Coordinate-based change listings
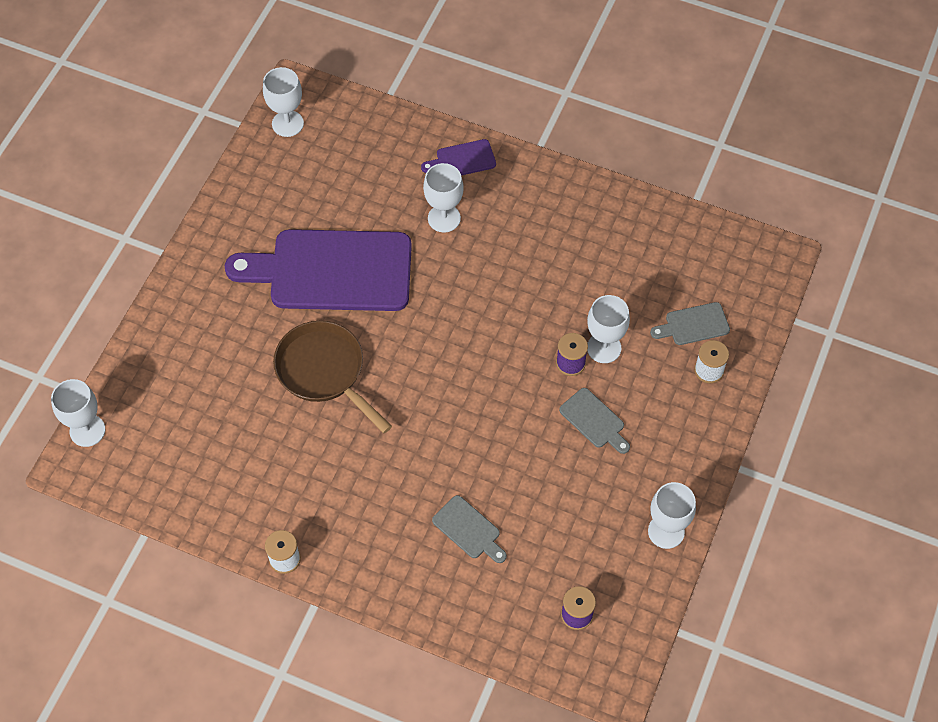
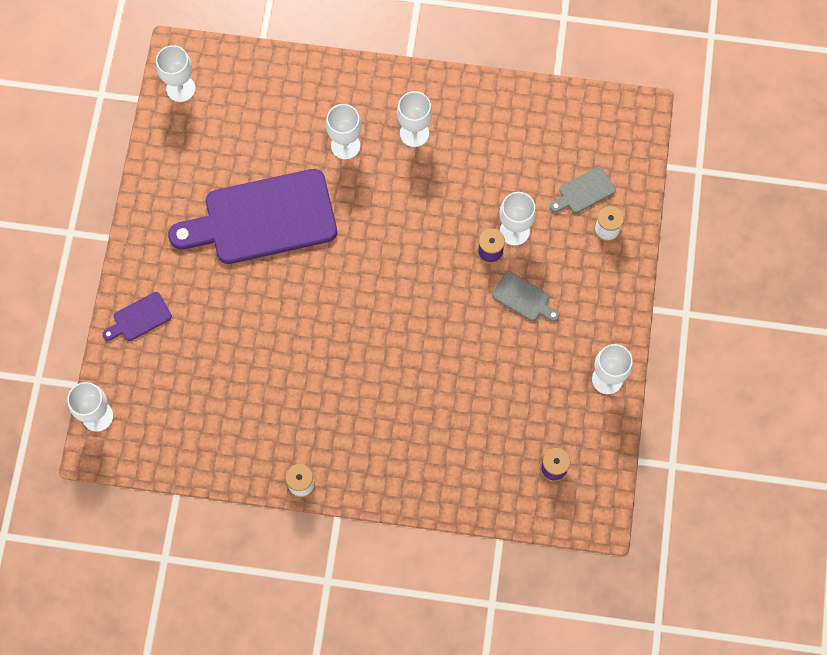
camera: 15 degrees left, 10 degrees up
brown pan [273,321,392,433] -> none
purple cutting board [421,139,496,176] -> purple cutting board moved to [102,292,172,341]
grey cutting board [432,495,507,563] -> none
none -> white goblet [397,91,432,147]

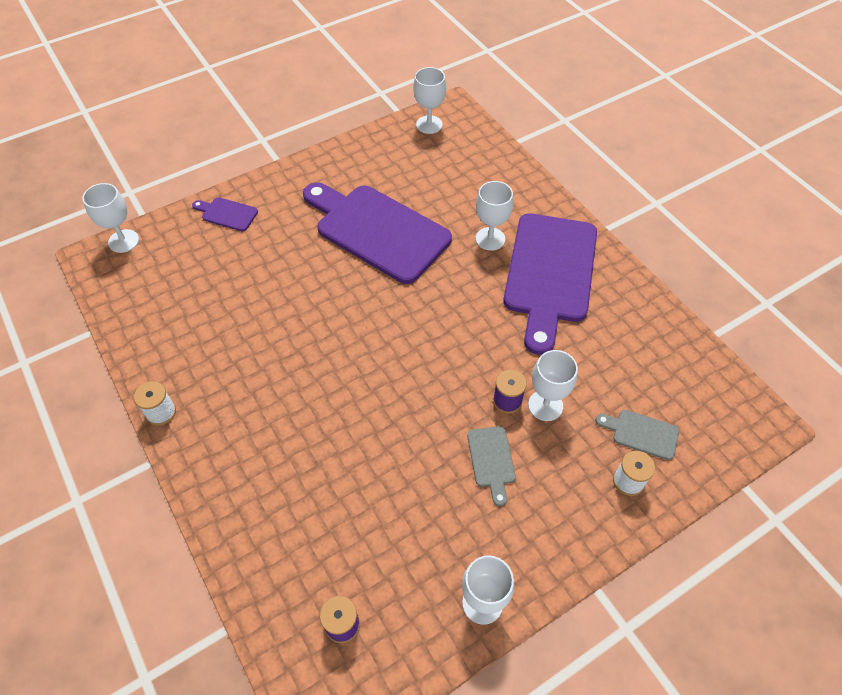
camera: 50 degrees right, 15 degrees down
white goblet [397,91,432,147] -> purple cutting board [503,213,597,355]

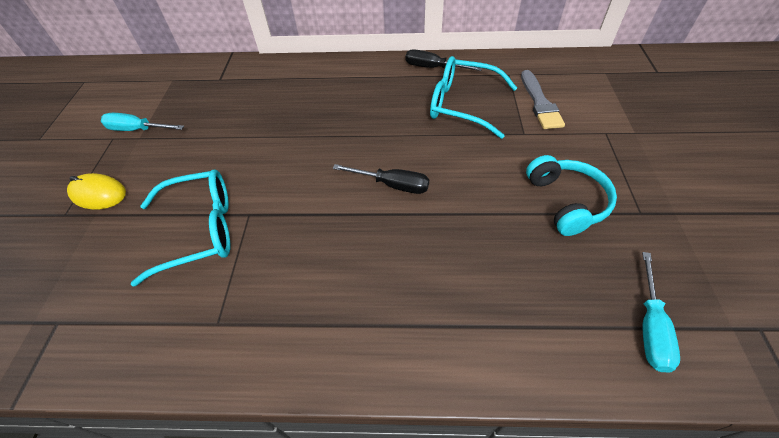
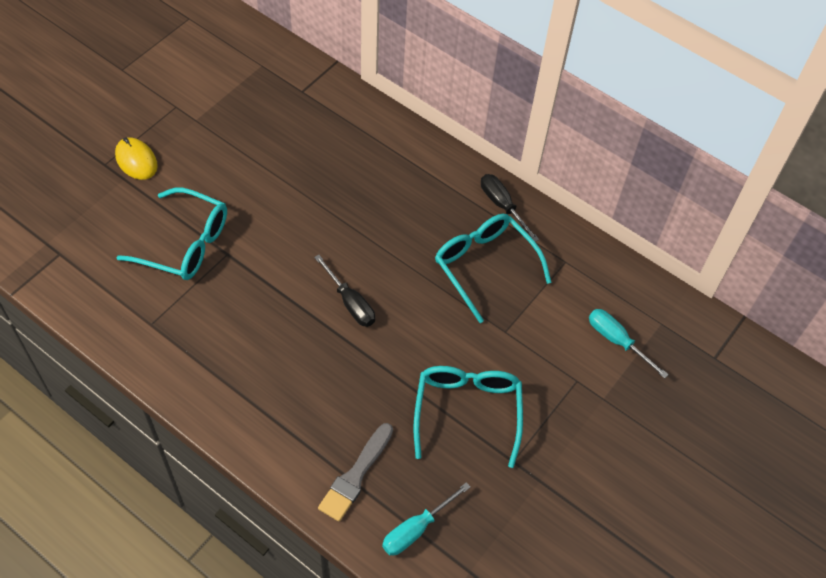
camera: 30 degrees right, 5 degrees up
turquoise screwdriver [101,113,184,131] -> turquoise screwdriver moved to [589,309,669,379]
grey brush [521,70,565,129] -> grey brush moved to [318,423,393,522]
turquoise headphones [526,155,617,236] -> turquoise glasses [414,366,523,468]

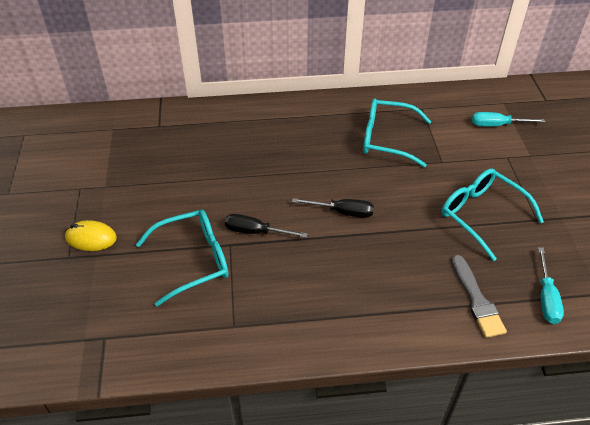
camera: 40 degrees left, 10 degrees down
black screwdriver [481,174,539,242] -> black screwdriver moved to [225,214,308,238]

→ **Aim of the task**
A verbatim copy of the records is expected, from their first line through the line with "camera: 30 degrees right, 5 degrees up", inclusive, with the pictures removed.

→ **Written answer**
camera: 15 degrees left, 10 degrees up
brown pan [273,321,392,433] -> none
purple cutting board [421,139,496,176] -> purple cutting board moved to [102,292,172,341]
grey cutting board [432,495,507,563] -> none
none -> white goblet [397,91,432,147]

camera: 50 degrees right, 15 degrees down
white goblet [397,91,432,147] -> purple cutting board [503,213,597,355]

camera: 30 degrees right, 5 degrees up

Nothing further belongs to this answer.